### What needs to be done
Lines from the one containing "- resized: WHITE" through the last line of the data are to be returned exactly, both ends included, minus any pictures.

(Working data begins)

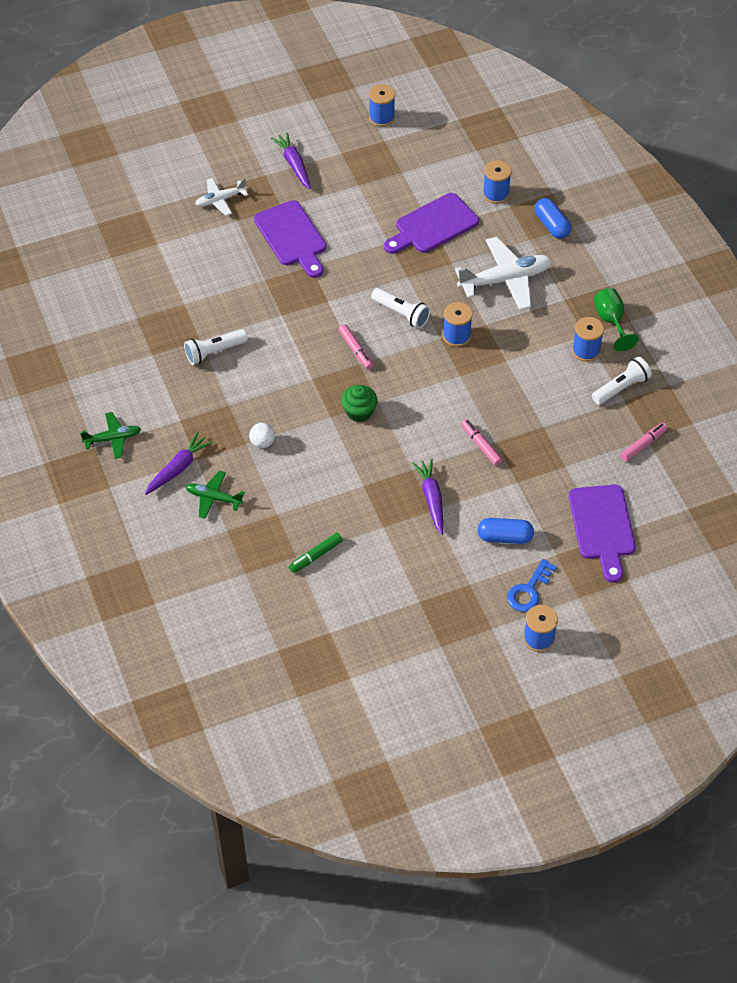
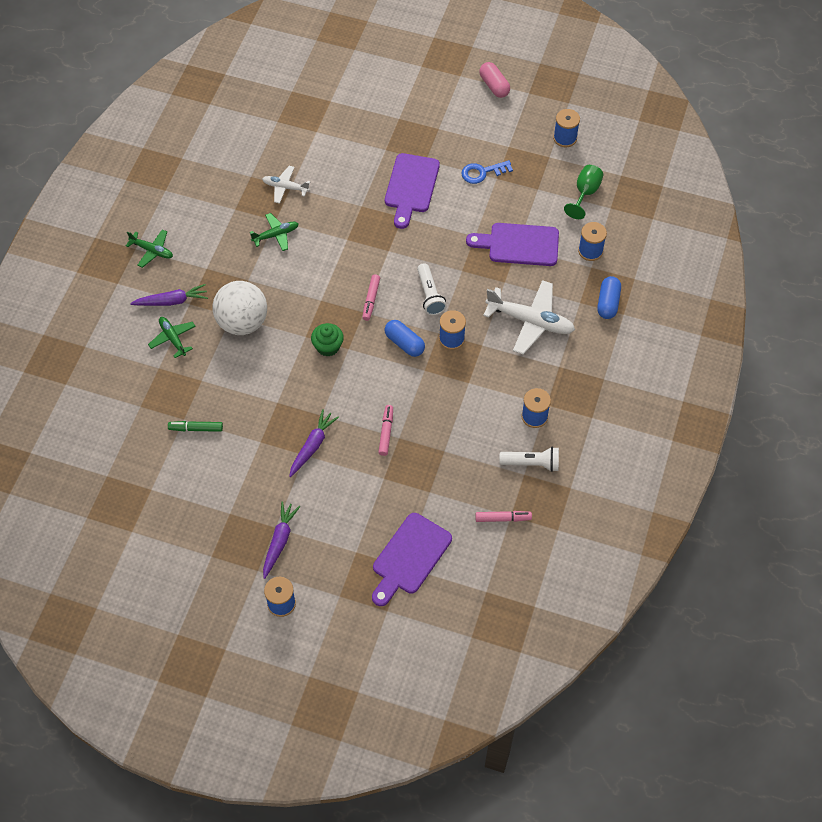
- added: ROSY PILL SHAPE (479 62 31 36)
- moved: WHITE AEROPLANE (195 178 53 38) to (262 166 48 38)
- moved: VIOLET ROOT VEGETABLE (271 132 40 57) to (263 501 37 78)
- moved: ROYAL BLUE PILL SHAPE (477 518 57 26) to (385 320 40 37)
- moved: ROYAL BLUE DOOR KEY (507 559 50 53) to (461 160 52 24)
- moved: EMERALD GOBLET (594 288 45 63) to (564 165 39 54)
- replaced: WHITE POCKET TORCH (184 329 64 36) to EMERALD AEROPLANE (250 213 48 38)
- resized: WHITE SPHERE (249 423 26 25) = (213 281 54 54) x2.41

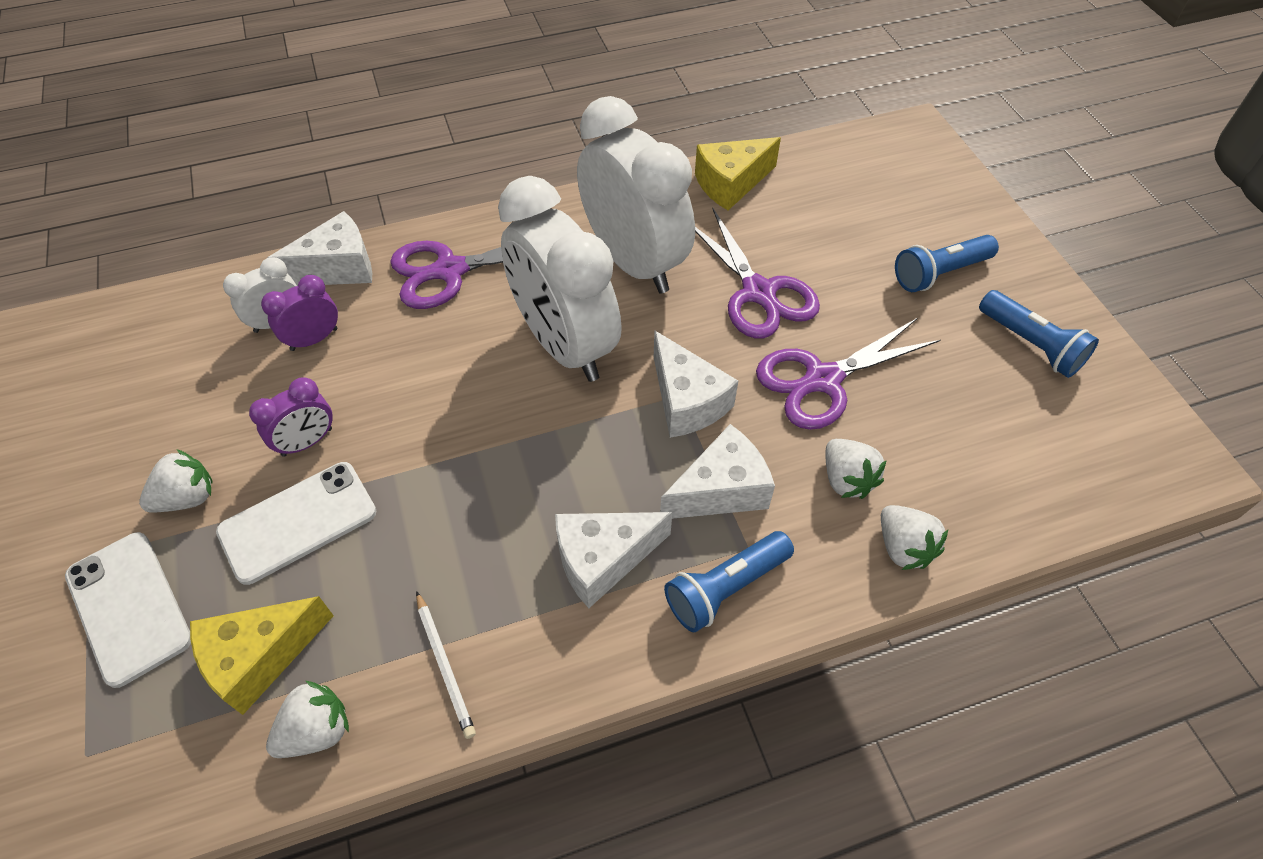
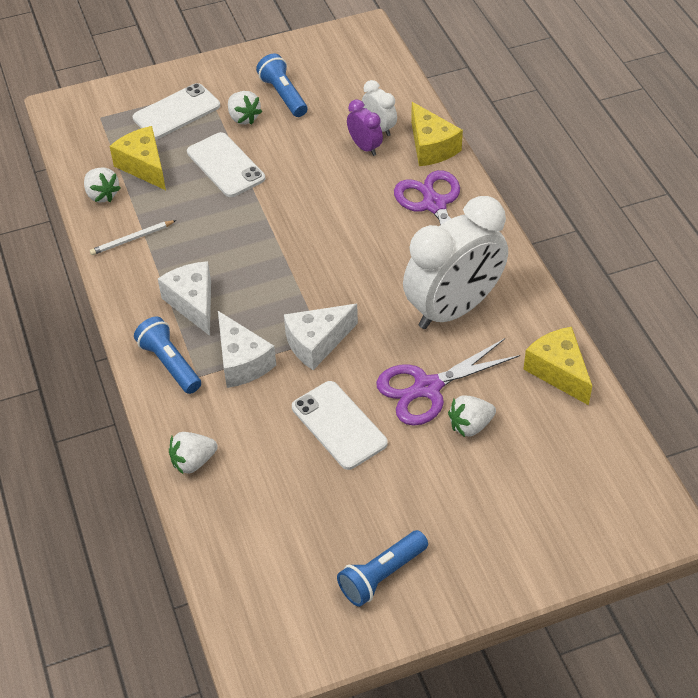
- removed: VIOLET ALARM CLOCK (249 377 84 80)
- removed: WHITE ALARM CLOCK (498 176 124 206)
- moved: WHITE TOY STRAWBERRY (825 439 62 60) to (448 395 48 42)
- moved: ROYAL BLUE POCKET TORCH (895 235 104 57) to (256 54 51 63)
- replaced: VIOLET SHEARS (756 318 184 112) to WHITE MOBILE PHONE (292 381 96 89)
- recoloured: WHITE CHEESE WEDGE (266 211 106 75) to YELLOW CHEESE WEDGE (411 102 52 64)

(Working data ends)

### Answer to this problem
- resized: WHITE SPHERE (249 423 26 25) = (213 281 54 54) x2.41

- removed: VIOLET ALARM CLOCK (249 377 84 80)
- removed: WHITE ALARM CLOCK (498 176 124 206)
- moved: WHITE TOY STRAWBERRY (825 439 62 60) to (448 395 48 42)
- moved: ROYAL BLUE POCKET TORCH (895 235 104 57) to (256 54 51 63)
- replaced: VIOLET SHEARS (756 318 184 112) to WHITE MOBILE PHONE (292 381 96 89)
- recoloured: WHITE CHEESE WEDGE (266 211 106 75) to YELLOW CHEESE WEDGE (411 102 52 64)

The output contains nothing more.